## ACTIVITY:
Copy the records exactly, leaving out every picture.

## EXCERPTED DATA:
- Opening Delimiter -
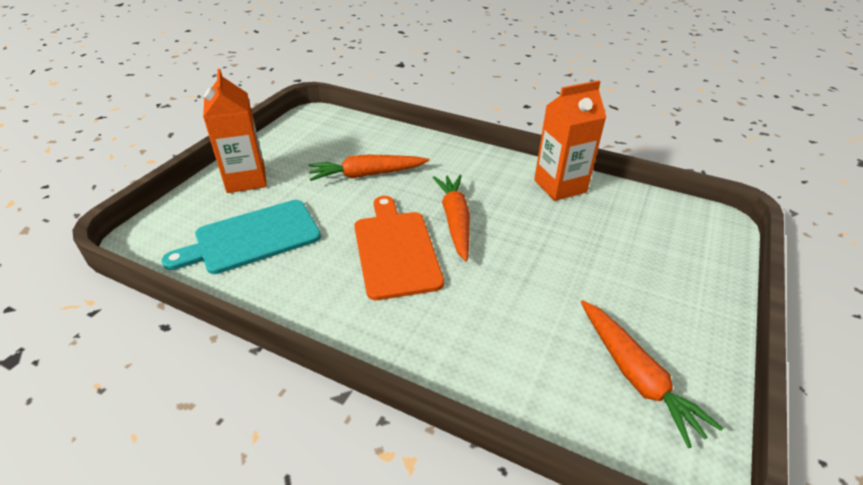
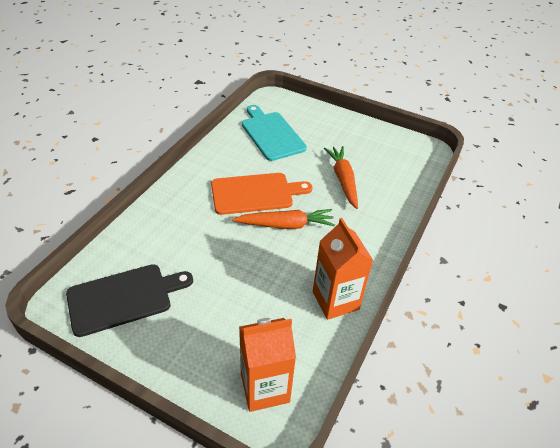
camera: 90 degrees right, 5 degrees up
(246, 179) = (332, 126): orange carton -> orange carton (265, 388)
(635, 376) = (124, 298): orange carrot -> black cutting board

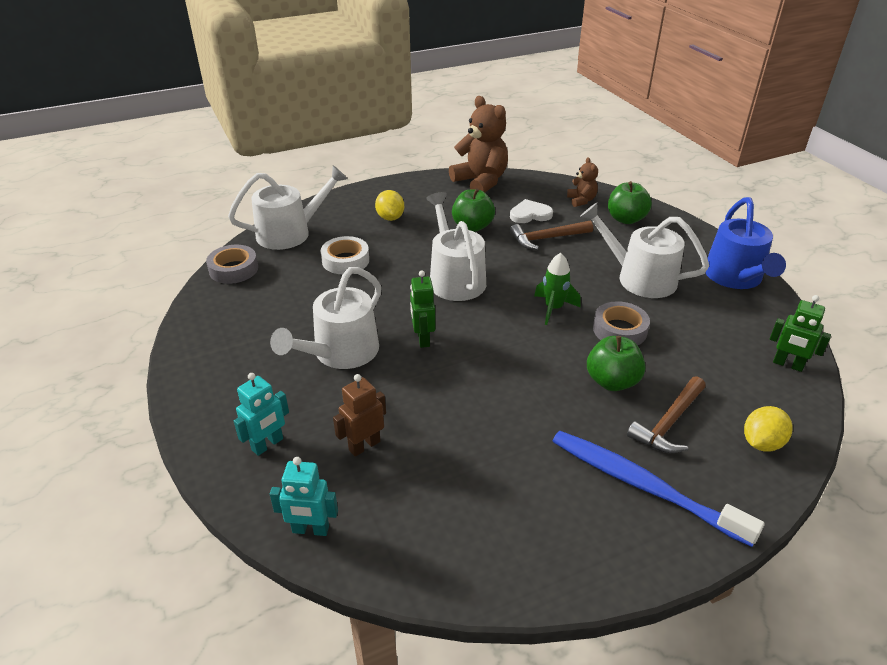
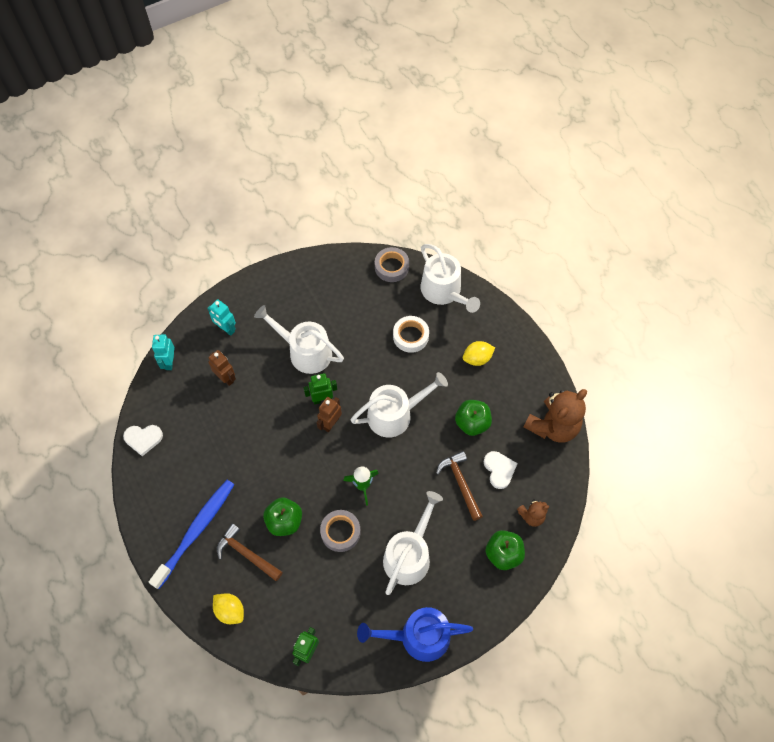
camera: 85 degrees right, 25 degrees up
(461, 332) = (330, 423): none -> brown robot
(469, 571) = (143, 439): none -> white heart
- Closing Delimiter -
## RESULT FOR THIS TASK:
camera: 90 degrees right, 5 degrees up
(246, 179) = (332, 126): orange carton -> orange carton (265, 388)
(635, 376) = (124, 298): orange carrot -> black cutting board

camera: 85 degrees right, 25 degrees up
(461, 332) = (330, 423): none -> brown robot
(469, 571) = (143, 439): none -> white heart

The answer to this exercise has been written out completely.